Reproduce the data exactly as given, except for any images.

===== GIVEN DATA

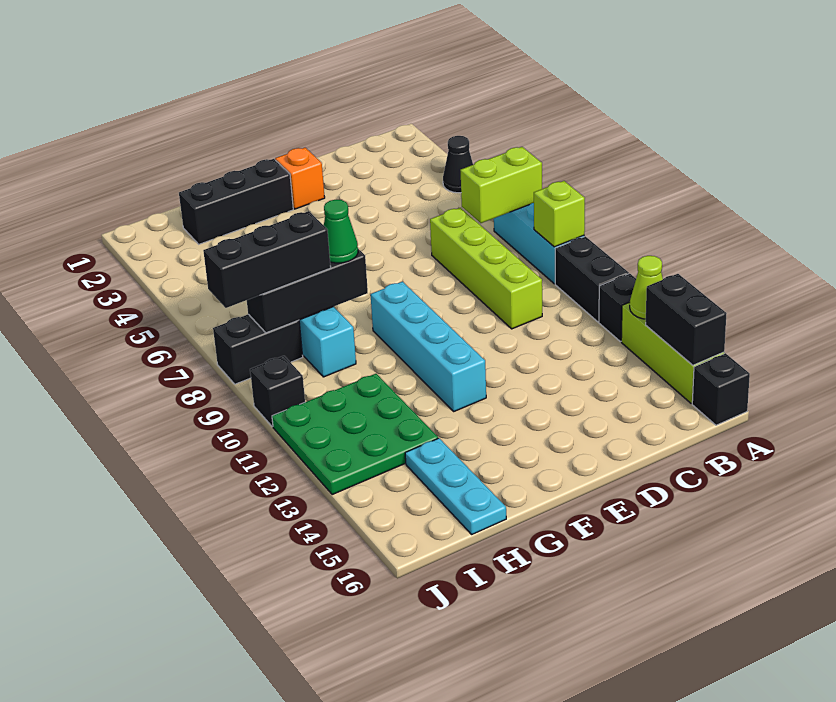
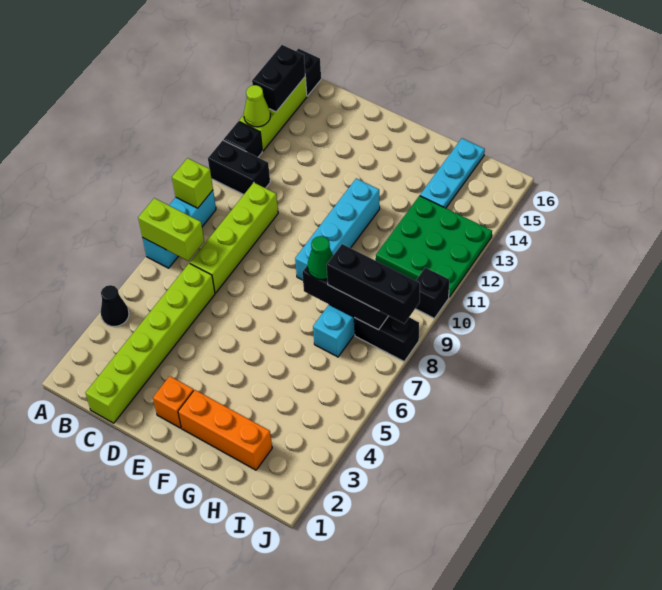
black brick A10:A11 level 1 -> black brick A11:B11 level 1
none -> lime brick C1:C6 level 1
black brick F2:H2 level 1 -> orange brick F2:H2 level 1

==========

§ **YOUR RESPONSE**
black brick A10:A11 level 1 -> black brick A11:B11 level 1
none -> lime brick C1:C6 level 1
black brick F2:H2 level 1 -> orange brick F2:H2 level 1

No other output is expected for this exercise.